Coordinate-based object records:

<<<<

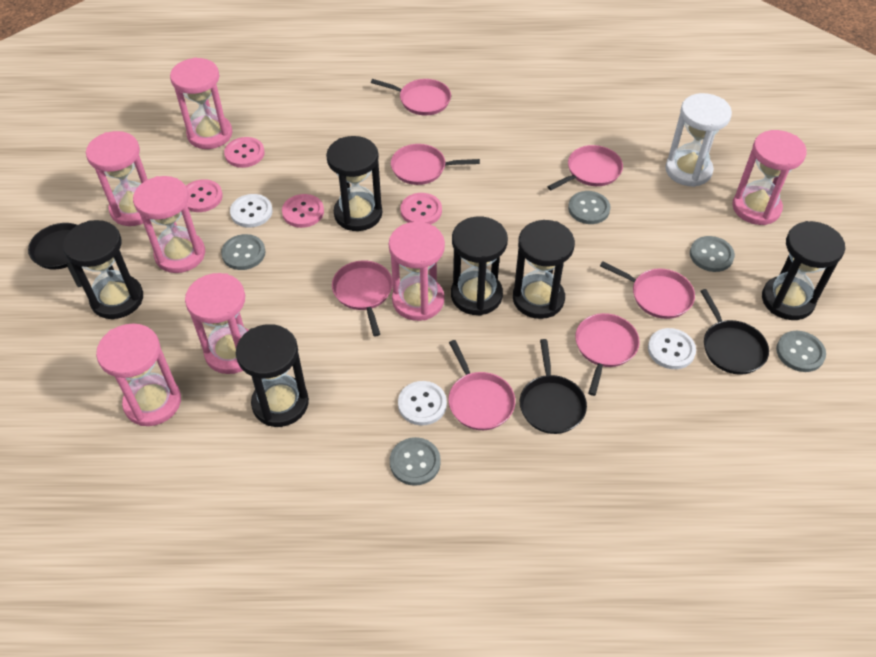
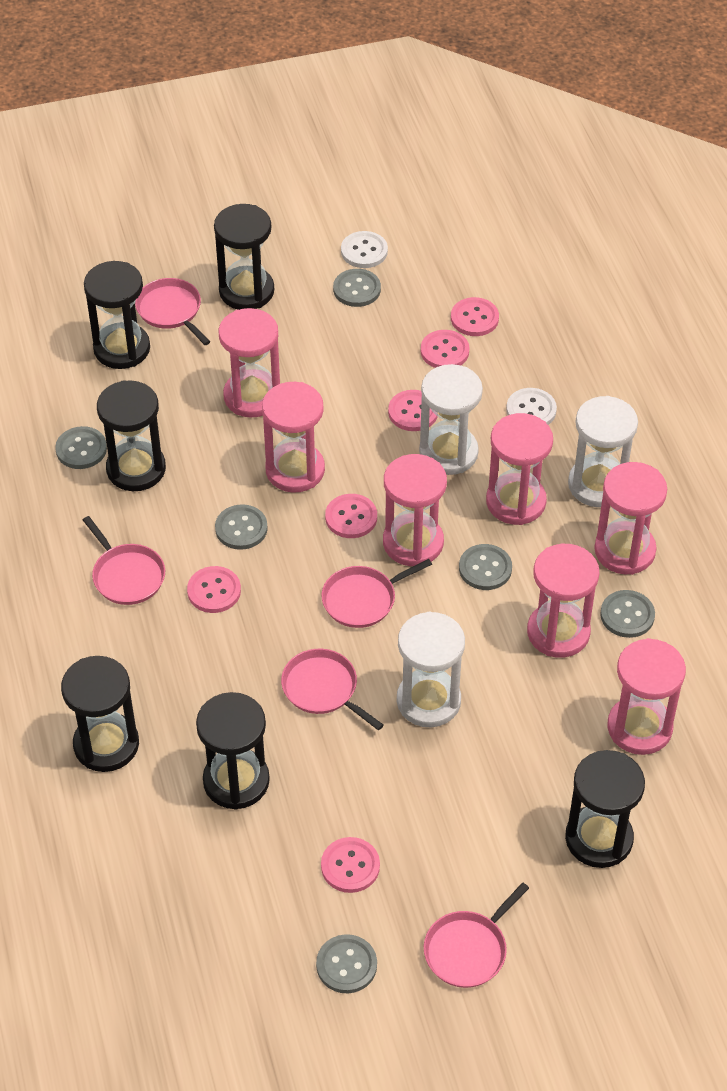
black pan: 3 -> 0
grey button: 5 -> 6
pink button: 4 -> 6
pink pan: 7 -> 5
white button: 3 -> 2
white hourglass: 1 -> 3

>>>>

* _Brief_
Nothing but the pictures may be dropped; output the records above exactly.

* _Written reply_
black pan: 3 -> 0
grey button: 5 -> 6
pink button: 4 -> 6
pink pan: 7 -> 5
white button: 3 -> 2
white hourglass: 1 -> 3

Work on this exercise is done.